Copy out the lines of the records below, and only those lines, from the one with "grey cylinder [404,315,441,366]" through the one with "white spoon [735,230,864,250]", exactly as they appear.

Segment Start: Input for this task

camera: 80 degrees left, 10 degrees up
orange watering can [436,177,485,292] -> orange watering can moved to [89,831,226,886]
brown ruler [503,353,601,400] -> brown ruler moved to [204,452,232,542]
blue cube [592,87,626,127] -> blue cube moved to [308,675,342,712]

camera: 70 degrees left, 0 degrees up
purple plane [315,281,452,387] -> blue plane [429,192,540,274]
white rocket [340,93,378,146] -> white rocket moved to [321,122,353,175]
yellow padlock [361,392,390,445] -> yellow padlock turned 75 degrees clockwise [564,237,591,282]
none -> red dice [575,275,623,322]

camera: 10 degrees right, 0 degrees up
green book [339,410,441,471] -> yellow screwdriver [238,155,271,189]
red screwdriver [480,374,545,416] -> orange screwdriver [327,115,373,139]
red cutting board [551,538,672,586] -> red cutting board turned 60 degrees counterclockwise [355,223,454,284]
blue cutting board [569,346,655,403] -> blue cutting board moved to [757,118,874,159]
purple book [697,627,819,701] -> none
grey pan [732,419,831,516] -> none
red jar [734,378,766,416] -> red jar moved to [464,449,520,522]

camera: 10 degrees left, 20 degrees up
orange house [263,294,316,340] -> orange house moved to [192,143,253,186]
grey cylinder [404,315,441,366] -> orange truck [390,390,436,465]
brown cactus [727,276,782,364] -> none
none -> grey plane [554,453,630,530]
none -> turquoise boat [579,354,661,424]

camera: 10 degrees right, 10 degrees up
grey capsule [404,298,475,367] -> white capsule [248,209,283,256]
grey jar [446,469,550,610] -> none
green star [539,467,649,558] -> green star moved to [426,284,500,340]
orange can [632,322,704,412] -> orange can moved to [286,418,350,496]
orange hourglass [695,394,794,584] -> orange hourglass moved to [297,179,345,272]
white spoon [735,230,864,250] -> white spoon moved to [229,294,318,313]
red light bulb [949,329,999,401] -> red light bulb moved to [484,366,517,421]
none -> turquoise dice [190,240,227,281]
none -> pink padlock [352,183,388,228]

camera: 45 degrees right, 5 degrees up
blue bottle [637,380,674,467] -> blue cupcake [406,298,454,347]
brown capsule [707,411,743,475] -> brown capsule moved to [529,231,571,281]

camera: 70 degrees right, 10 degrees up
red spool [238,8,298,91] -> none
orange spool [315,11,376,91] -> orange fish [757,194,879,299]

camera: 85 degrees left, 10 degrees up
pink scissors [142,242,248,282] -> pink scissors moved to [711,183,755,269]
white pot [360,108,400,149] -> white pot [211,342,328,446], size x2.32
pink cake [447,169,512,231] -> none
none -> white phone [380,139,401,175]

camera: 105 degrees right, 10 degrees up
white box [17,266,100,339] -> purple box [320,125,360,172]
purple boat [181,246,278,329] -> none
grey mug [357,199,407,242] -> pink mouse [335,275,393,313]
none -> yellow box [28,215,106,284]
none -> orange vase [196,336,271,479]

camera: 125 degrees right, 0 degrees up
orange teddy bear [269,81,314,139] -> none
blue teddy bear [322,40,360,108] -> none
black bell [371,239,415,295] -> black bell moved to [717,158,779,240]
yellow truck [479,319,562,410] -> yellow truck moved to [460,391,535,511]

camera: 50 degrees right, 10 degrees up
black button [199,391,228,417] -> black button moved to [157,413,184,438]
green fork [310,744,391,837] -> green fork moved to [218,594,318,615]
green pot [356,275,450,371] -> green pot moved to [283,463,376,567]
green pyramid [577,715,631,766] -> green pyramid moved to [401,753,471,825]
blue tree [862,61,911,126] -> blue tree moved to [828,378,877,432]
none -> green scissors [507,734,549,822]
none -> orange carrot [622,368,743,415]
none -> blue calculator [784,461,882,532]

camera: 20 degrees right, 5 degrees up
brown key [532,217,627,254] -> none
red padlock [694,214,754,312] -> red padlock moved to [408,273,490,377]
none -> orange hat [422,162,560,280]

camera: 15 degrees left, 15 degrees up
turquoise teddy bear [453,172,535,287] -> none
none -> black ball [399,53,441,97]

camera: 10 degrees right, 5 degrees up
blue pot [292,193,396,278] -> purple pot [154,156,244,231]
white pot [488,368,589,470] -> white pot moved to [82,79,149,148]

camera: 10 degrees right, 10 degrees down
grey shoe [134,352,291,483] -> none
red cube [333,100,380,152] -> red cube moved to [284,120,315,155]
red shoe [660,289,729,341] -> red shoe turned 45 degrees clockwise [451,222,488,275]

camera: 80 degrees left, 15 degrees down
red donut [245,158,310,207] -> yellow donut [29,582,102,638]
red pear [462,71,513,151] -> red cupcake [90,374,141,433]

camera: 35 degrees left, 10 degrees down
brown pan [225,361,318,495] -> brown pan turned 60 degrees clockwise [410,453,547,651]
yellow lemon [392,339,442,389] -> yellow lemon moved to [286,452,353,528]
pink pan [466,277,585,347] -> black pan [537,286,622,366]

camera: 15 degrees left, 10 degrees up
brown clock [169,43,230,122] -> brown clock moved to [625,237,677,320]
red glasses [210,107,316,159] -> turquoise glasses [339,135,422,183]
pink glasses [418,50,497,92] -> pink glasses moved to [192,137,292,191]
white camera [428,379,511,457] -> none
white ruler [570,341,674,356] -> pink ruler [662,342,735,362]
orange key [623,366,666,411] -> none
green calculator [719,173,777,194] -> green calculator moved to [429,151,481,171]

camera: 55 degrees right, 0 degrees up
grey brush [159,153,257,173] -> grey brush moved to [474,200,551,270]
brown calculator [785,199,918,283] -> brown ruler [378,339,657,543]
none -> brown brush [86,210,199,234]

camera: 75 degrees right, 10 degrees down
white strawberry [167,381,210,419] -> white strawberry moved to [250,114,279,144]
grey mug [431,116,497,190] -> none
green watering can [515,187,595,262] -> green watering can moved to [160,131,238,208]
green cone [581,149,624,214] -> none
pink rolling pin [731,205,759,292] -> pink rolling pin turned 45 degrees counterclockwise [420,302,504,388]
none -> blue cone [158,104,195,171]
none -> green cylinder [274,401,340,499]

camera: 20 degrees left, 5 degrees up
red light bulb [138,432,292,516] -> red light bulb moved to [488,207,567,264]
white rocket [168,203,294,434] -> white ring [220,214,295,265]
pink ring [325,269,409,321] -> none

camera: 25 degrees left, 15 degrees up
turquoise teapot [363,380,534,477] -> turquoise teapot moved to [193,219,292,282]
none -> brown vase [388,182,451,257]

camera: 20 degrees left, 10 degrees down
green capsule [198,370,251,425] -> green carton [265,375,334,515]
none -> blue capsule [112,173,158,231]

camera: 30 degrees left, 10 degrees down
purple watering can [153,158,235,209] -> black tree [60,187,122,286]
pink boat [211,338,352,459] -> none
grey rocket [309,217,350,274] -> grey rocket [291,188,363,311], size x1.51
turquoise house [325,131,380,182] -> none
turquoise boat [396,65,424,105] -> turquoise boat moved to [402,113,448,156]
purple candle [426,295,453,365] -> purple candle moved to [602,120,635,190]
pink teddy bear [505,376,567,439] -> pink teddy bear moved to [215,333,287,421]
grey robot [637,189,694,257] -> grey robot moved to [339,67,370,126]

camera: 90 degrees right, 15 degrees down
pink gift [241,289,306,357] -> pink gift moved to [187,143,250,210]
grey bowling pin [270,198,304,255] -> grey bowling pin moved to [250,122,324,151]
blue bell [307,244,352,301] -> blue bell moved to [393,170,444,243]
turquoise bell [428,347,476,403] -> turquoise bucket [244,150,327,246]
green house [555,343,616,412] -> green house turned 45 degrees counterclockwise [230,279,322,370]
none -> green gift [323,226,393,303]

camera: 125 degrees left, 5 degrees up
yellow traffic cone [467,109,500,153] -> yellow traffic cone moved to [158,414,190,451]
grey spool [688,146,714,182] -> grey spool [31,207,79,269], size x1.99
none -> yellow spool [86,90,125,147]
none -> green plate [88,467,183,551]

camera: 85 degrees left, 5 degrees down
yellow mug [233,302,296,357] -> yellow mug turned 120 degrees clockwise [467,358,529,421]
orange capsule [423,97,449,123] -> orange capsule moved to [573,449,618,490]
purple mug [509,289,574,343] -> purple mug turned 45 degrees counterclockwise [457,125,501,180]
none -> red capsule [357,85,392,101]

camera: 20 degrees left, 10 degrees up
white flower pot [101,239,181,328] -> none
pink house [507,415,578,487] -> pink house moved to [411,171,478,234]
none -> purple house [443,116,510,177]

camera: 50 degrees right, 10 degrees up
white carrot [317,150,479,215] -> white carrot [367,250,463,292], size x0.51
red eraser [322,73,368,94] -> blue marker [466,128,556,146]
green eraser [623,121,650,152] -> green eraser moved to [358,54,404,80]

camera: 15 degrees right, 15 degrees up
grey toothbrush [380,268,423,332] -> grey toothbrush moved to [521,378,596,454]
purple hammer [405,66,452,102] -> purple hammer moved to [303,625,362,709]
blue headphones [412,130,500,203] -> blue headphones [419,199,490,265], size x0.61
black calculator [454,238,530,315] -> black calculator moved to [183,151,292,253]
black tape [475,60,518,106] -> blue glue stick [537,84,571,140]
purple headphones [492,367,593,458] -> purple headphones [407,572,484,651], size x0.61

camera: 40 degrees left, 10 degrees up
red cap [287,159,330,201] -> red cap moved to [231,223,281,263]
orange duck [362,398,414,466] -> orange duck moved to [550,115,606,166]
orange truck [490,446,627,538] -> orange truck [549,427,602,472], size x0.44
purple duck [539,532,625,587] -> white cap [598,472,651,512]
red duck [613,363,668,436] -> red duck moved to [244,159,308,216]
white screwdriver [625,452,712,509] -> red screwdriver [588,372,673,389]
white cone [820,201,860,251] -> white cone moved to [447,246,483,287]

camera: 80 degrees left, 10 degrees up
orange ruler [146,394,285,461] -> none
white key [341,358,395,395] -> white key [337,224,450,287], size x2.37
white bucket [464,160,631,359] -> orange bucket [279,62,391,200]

Segment End: Input for this task

Task output:
grey cylinder [404,315,441,366] -> orange truck [390,390,436,465]
brown cactus [727,276,782,364] -> none
none -> grey plane [554,453,630,530]
none -> turquoise boat [579,354,661,424]

camera: 10 degrees right, 10 degrees up
grey capsule [404,298,475,367] -> white capsule [248,209,283,256]
grey jar [446,469,550,610] -> none
green star [539,467,649,558] -> green star moved to [426,284,500,340]
orange can [632,322,704,412] -> orange can moved to [286,418,350,496]
orange hourglass [695,394,794,584] -> orange hourglass moved to [297,179,345,272]
white spoon [735,230,864,250] -> white spoon moved to [229,294,318,313]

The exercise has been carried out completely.